> _Aim of the task_
Convert the part of the material below that opens with the line containing "green semicircle: rotated" and closes with the line containing "cyan L-shape: moved 46 px right", both ends included, into a numbered list. Leave out blank lines and the pictures.

> _Records supplied_

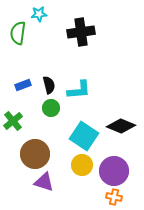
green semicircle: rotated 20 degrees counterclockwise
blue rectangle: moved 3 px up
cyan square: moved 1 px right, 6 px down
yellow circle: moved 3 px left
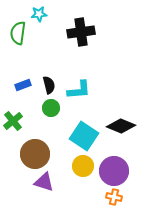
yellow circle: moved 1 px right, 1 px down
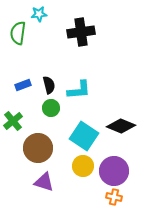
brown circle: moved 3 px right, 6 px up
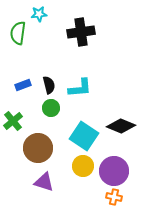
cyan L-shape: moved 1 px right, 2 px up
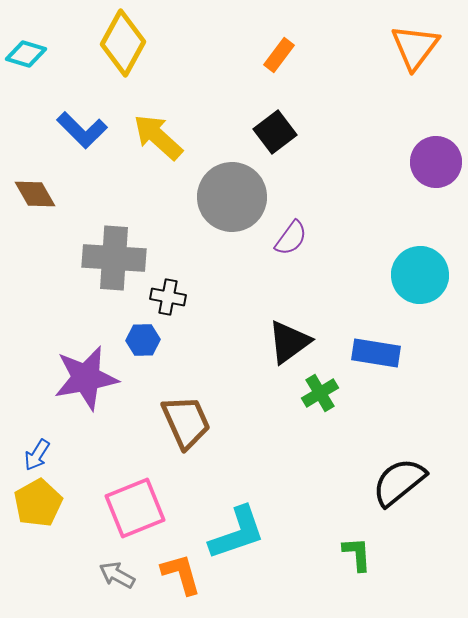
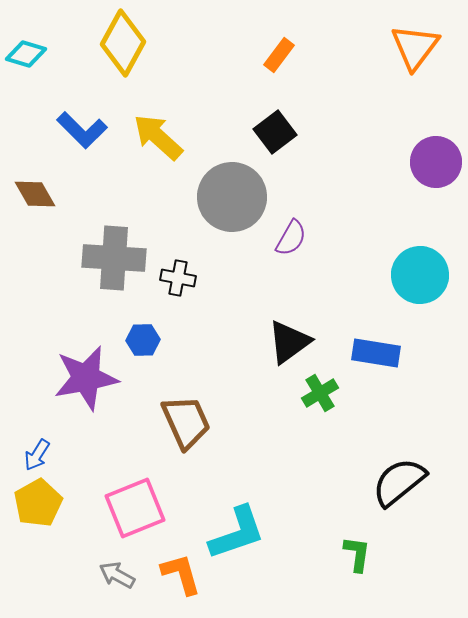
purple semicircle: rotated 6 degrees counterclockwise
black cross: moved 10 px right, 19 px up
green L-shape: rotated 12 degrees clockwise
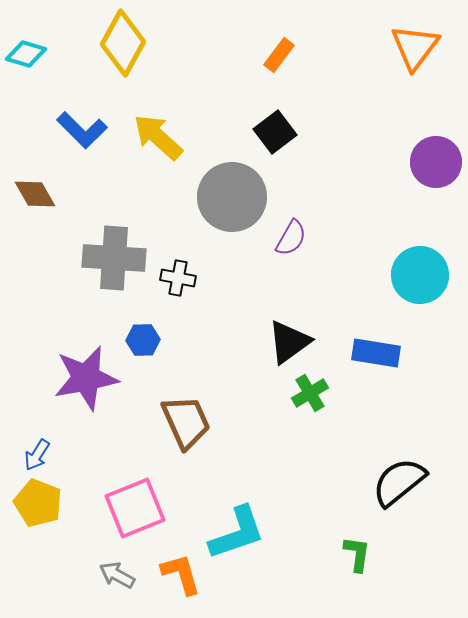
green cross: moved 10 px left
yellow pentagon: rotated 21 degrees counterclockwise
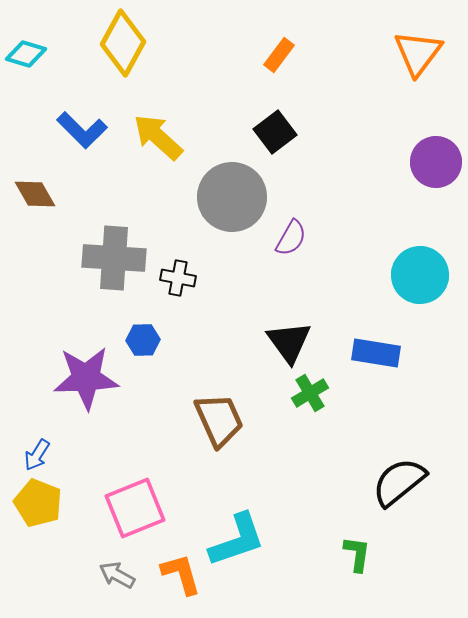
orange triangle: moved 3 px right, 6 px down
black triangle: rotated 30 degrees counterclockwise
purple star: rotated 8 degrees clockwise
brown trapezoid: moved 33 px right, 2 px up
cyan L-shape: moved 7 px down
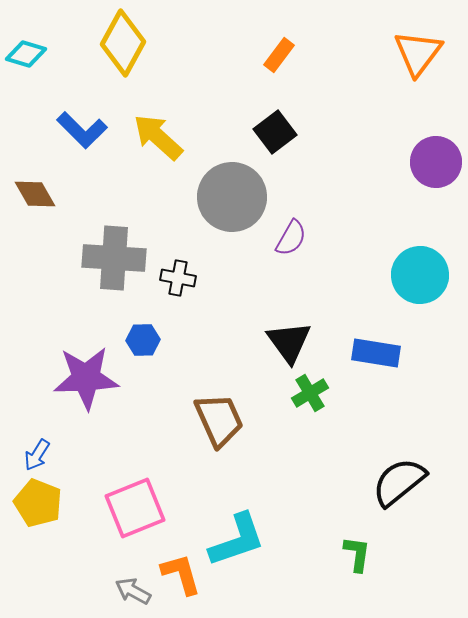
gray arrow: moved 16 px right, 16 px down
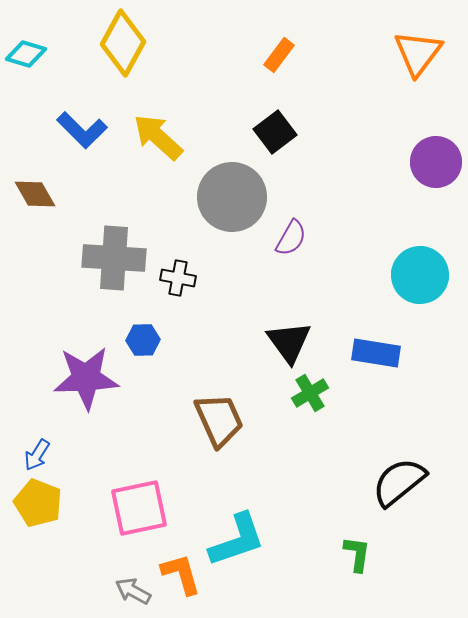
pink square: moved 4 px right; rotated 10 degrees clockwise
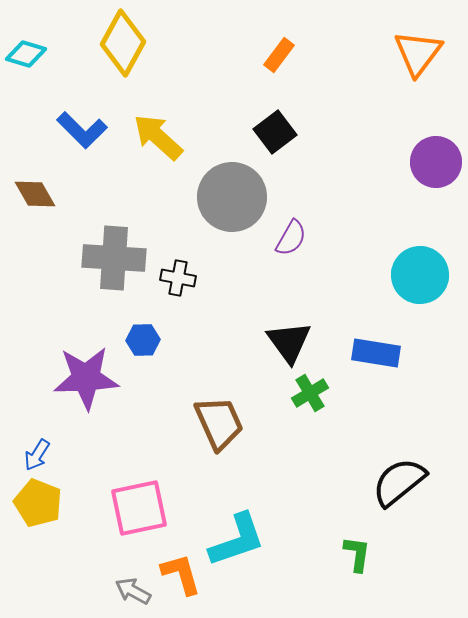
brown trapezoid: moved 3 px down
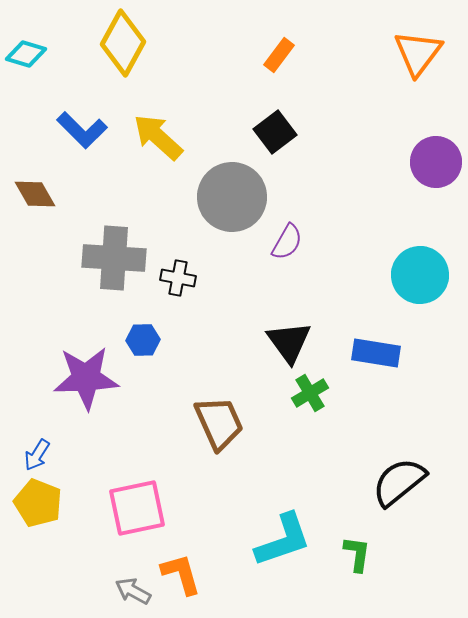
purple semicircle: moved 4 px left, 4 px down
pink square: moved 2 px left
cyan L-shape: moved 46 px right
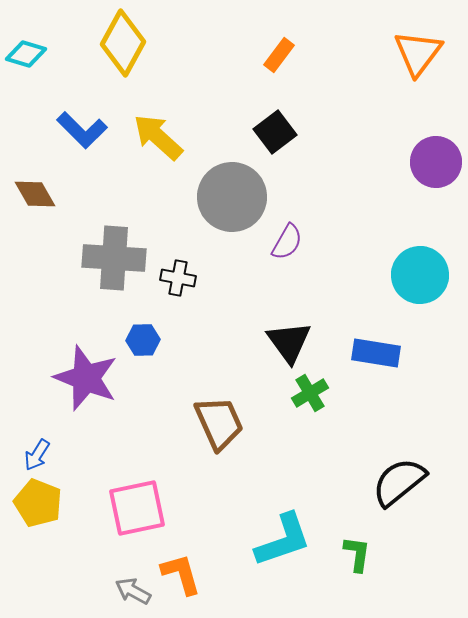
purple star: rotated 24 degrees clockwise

==

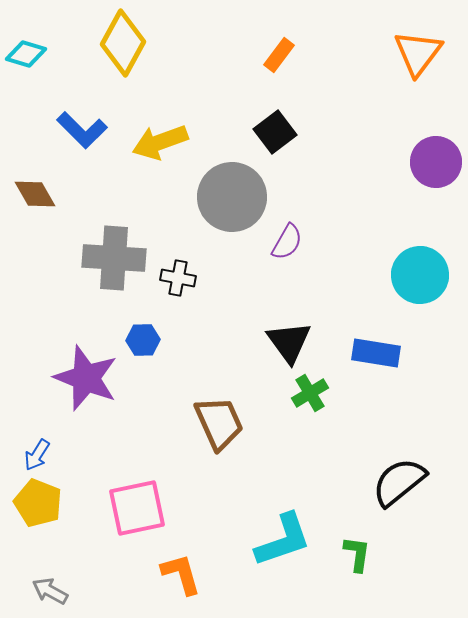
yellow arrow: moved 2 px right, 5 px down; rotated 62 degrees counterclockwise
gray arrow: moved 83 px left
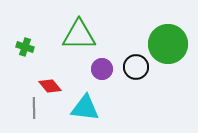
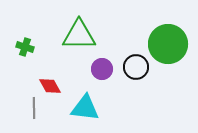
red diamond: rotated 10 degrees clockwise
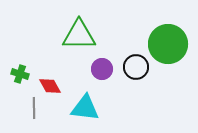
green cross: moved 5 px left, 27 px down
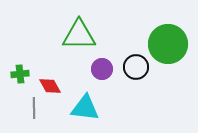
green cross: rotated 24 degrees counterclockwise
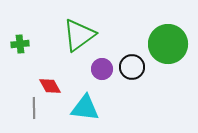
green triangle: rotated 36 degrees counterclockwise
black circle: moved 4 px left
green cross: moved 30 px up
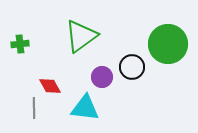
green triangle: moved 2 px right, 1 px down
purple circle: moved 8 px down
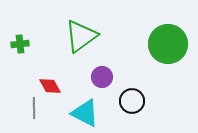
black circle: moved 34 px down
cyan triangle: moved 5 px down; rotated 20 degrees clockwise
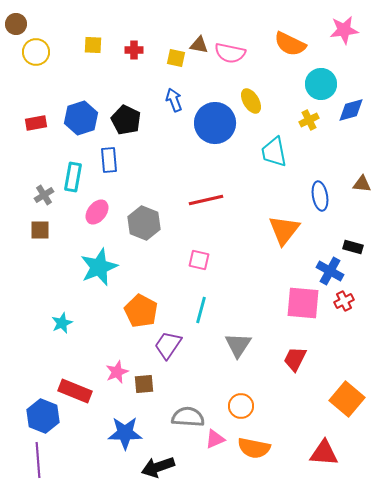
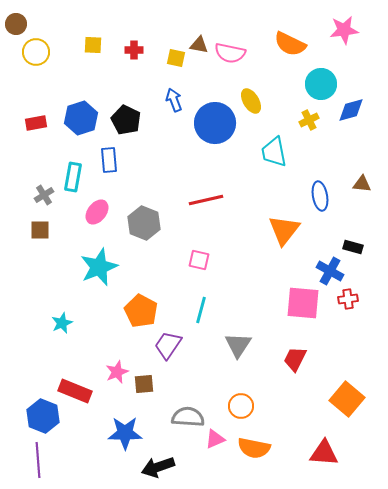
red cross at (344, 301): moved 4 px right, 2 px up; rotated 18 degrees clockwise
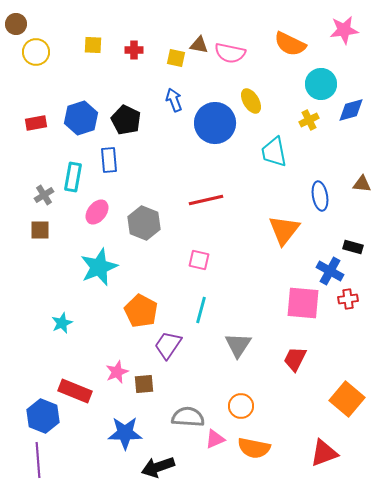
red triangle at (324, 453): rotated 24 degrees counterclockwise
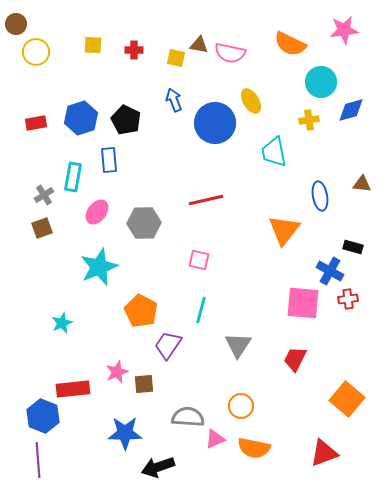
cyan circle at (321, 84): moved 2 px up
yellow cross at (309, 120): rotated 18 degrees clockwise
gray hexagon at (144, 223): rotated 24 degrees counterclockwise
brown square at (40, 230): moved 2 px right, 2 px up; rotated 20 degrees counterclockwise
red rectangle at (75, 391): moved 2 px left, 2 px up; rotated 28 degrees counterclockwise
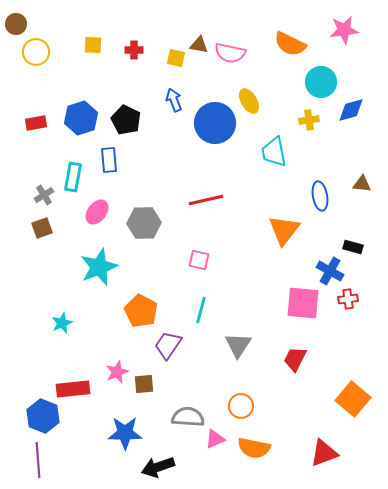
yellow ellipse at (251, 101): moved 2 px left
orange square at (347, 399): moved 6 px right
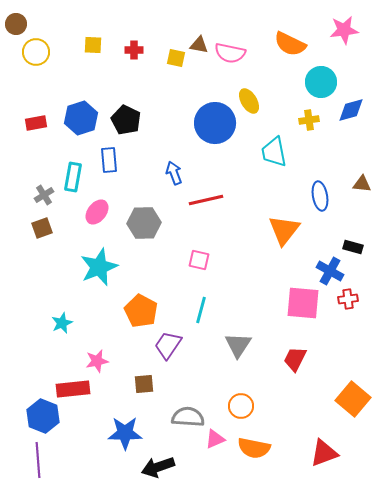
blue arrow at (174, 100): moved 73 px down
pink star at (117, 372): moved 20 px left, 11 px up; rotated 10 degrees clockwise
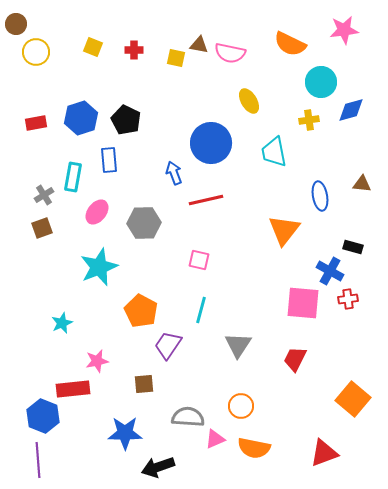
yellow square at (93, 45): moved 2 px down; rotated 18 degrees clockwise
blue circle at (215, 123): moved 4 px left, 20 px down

> _Correct answer_
1. green semicircle: rotated 20 degrees counterclockwise
2. blue rectangle: moved 3 px up
3. cyan square: moved 1 px right, 6 px down
4. yellow circle: moved 3 px left
5. yellow circle: moved 1 px right, 1 px down
6. brown circle: moved 3 px right, 6 px up
7. cyan L-shape: moved 1 px right, 2 px up
8. purple semicircle: rotated 6 degrees counterclockwise
9. black cross: moved 10 px right, 19 px up
10. green L-shape: rotated 12 degrees clockwise
11. green cross: moved 10 px left
12. yellow pentagon: rotated 21 degrees counterclockwise
13. orange triangle: moved 3 px right, 6 px down
14. black triangle: rotated 30 degrees counterclockwise
15. purple star: rotated 8 degrees clockwise
16. brown trapezoid: moved 33 px right, 2 px up
17. cyan L-shape: moved 7 px down
18. gray arrow: moved 16 px right, 16 px down
19. pink square: moved 4 px right; rotated 10 degrees clockwise
20. brown trapezoid: moved 3 px down
21. purple semicircle: moved 4 px left, 4 px down
22. pink square: moved 2 px left
23. cyan L-shape: moved 46 px right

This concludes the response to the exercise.